WORK REQUEST
Write the listing out again, exactly as it reads below.

RECORDS PROVIDED
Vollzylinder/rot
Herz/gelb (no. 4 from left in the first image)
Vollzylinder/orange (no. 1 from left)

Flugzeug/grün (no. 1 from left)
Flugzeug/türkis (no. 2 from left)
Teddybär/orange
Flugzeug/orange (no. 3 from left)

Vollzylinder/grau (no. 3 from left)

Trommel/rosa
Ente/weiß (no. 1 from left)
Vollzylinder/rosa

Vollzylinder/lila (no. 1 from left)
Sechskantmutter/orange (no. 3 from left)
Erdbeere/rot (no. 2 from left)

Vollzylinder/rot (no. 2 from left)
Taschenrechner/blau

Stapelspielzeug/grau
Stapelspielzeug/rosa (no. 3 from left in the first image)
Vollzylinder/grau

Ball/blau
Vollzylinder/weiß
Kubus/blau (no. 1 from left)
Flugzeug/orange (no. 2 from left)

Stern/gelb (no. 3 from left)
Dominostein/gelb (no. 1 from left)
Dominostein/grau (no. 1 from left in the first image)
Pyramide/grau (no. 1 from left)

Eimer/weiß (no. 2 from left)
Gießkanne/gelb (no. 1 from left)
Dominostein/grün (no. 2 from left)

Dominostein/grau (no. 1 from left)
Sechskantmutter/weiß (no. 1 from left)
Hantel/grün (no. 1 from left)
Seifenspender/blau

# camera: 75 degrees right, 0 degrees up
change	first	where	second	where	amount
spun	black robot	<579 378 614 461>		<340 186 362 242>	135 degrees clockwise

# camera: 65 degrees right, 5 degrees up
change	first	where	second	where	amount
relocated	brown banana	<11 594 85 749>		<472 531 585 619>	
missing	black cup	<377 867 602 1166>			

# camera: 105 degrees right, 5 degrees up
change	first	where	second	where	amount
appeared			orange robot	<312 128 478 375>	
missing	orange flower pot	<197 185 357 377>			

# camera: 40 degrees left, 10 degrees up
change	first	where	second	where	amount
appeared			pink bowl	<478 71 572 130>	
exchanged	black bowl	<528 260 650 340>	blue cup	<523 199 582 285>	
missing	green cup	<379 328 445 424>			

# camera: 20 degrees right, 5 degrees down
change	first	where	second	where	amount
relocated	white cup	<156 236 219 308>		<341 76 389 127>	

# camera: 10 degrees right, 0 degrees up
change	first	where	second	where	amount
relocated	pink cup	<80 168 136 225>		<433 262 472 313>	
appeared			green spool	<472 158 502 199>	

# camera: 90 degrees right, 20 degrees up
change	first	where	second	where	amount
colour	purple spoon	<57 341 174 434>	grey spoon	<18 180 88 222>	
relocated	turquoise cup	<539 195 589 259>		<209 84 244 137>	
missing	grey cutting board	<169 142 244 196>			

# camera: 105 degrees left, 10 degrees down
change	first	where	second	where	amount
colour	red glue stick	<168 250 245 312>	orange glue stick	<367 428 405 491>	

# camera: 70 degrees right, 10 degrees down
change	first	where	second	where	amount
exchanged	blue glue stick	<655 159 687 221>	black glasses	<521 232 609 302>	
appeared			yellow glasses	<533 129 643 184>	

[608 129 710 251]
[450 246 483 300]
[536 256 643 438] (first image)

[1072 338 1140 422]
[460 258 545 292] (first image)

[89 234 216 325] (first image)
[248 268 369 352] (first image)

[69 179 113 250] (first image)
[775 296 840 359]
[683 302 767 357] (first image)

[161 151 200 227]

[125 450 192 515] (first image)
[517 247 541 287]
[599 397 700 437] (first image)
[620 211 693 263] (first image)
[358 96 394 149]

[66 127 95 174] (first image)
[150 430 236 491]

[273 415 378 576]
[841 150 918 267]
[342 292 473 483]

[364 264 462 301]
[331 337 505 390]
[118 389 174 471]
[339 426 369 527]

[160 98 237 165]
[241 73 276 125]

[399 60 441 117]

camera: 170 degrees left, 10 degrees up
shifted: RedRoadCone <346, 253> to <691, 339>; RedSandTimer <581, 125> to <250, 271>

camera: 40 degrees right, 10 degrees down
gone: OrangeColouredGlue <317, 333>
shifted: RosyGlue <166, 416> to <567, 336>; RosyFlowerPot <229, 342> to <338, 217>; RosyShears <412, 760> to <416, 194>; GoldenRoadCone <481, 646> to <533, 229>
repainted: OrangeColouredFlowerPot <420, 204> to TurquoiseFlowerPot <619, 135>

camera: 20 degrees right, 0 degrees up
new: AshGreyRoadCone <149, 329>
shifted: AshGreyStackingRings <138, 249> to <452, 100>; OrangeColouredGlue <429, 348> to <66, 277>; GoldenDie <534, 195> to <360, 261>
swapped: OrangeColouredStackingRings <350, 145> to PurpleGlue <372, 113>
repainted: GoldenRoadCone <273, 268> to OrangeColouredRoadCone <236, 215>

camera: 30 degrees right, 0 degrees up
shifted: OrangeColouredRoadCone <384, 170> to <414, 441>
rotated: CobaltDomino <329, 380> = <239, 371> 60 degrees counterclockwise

EXERCISE RESPONSE
Vollzylinder/rot
Herz/gelb (no. 4 from left in the first image)
Vollzylinder/orange (no. 1 from left)

Flugzeug/grün (no. 1 from left)
Flugzeug/türkis (no. 2 from left)
Teddybär/orange
Flugzeug/orange (no. 3 from left)

Vollzylinder/grau (no. 3 from left)

Trommel/rosa
Ente/weiß (no. 1 from left)
Vollzylinder/rosa

Vollzylinder/lila (no. 1 from left)
Sechskantmutter/orange (no. 3 from left)
Erdbeere/rot (no. 2 from left)

Vollzylinder/rot (no. 2 from left)
Taschenrechner/blau

Stapelspielzeug/grau
Stapelspielzeug/rosa (no. 3 from left in the first image)
Vollzylinder/grau

Ball/blau
Vollzylinder/weiß
Kubus/blau (no. 1 from left)
Flugzeug/orange (no. 2 from left)

Stern/gelb (no. 3 from left)
Dominostein/gelb (no. 1 from left)
Dominostein/grau (no. 1 from left in the first image)
Pyramide/grau (no. 1 from left)

Eimer/weiß (no. 2 from left)
Gießkanne/gelb (no. 1 from left)
Dominostein/grün (no. 2 from left)

Dominostein/grau (no. 1 from left)
Sechskantmutter/weiß (no. 1 from left)
Hantel/grün (no. 1 from left)
Seifenspender/blau

# camera: 75 degrees right, 0 degrees up
change	first	where	second	where	amount
spun	black robot	<579 378 614 461>		<340 186 362 242>	135 degrees clockwise

# camera: 65 degrees right, 5 degrees up
change	first	where	second	where	amount
relocated	brown banana	<11 594 85 749>		<472 531 585 619>	
missing	black cup	<377 867 602 1166>			

# camera: 105 degrees right, 5 degrees up
change	first	where	second	where	amount
appeared			orange robot	<312 128 478 375>	
missing	orange flower pot	<197 185 357 377>			

# camera: 40 degrees left, 10 degrees up
change	first	where	second	where	amount
appeared			pink bowl	<478 71 572 130>	
exchanged	black bowl	<528 260 650 340>	blue cup	<523 199 582 285>	
missing	green cup	<379 328 445 424>			

# camera: 20 degrees right, 5 degrees down
change	first	where	second	where	amount
relocated	white cup	<156 236 219 308>		<341 76 389 127>	

# camera: 10 degrees right, 0 degrees up
change	first	where	second	where	amount
relocated	pink cup	<80 168 136 225>		<433 262 472 313>	
appeared			green spool	<472 158 502 199>	

# camera: 90 degrees right, 20 degrees up
change	first	where	second	where	amount
colour	purple spoon	<57 341 174 434>	grey spoon	<18 180 88 222>	
relocated	turquoise cup	<539 195 589 259>		<209 84 244 137>	
missing	grey cutting board	<169 142 244 196>			

# camera: 105 degrees left, 10 degrees down
change	first	where	second	where	amount
colour	red glue stick	<168 250 245 312>	orange glue stick	<367 428 405 491>	

# camera: 70 degrees right, 10 degrees down
change	first	where	second	where	amount
exchanged	blue glue stick	<655 159 687 221>	black glasses	<521 232 609 302>	
appeared			yellow glasses	<533 129 643 184>	

[608 129 710 251]
[450 246 483 300]
[536 256 643 438] (first image)

[1072 338 1140 422]
[460 258 545 292] (first image)

[89 234 216 325] (first image)
[248 268 369 352] (first image)

[69 179 113 250] (first image)
[775 296 840 359]
[683 302 767 357] (first image)

[161 151 200 227]

[125 450 192 515] (first image)
[517 247 541 287]
[599 397 700 437] (first image)
[620 211 693 263] (first image)
[358 96 394 149]

[66 127 95 174] (first image)
[150 430 236 491]

[273 415 378 576]
[841 150 918 267]
[342 292 473 483]

[364 264 462 301]
[331 337 505 390]
[118 389 174 471]
[339 426 369 527]

[160 98 237 165]
[241 73 276 125]

[399 60 441 117]

camera: 170 degrees left, 10 degrees up
shifted: RedRoadCone <346, 253> to <691, 339>; RedSandTimer <581, 125> to <250, 271>

camera: 40 degrees right, 10 degrees down
gone: OrangeColouredGlue <317, 333>
shifted: RosyGlue <166, 416> to <567, 336>; RosyFlowerPot <229, 342> to <338, 217>; RosyShears <412, 760> to <416, 194>; GoldenRoadCone <481, 646> to <533, 229>
repainted: OrangeColouredFlowerPot <420, 204> to TurquoiseFlowerPot <619, 135>

camera: 20 degrees right, 0 degrees up
new: AshGreyRoadCone <149, 329>
shifted: AshGreyStackingRings <138, 249> to <452, 100>; OrangeColouredGlue <429, 348> to <66, 277>; GoldenDie <534, 195> to <360, 261>
swapped: OrangeColouredStackingRings <350, 145> to PurpleGlue <372, 113>
repainted: GoldenRoadCone <273, 268> to OrangeColouredRoadCone <236, 215>

camera: 30 degrees right, 0 degrees up
shifted: OrangeColouredRoadCone <384, 170> to <414, 441>
rotated: CobaltDomino <329, 380> = <239, 371> 60 degrees counterclockwise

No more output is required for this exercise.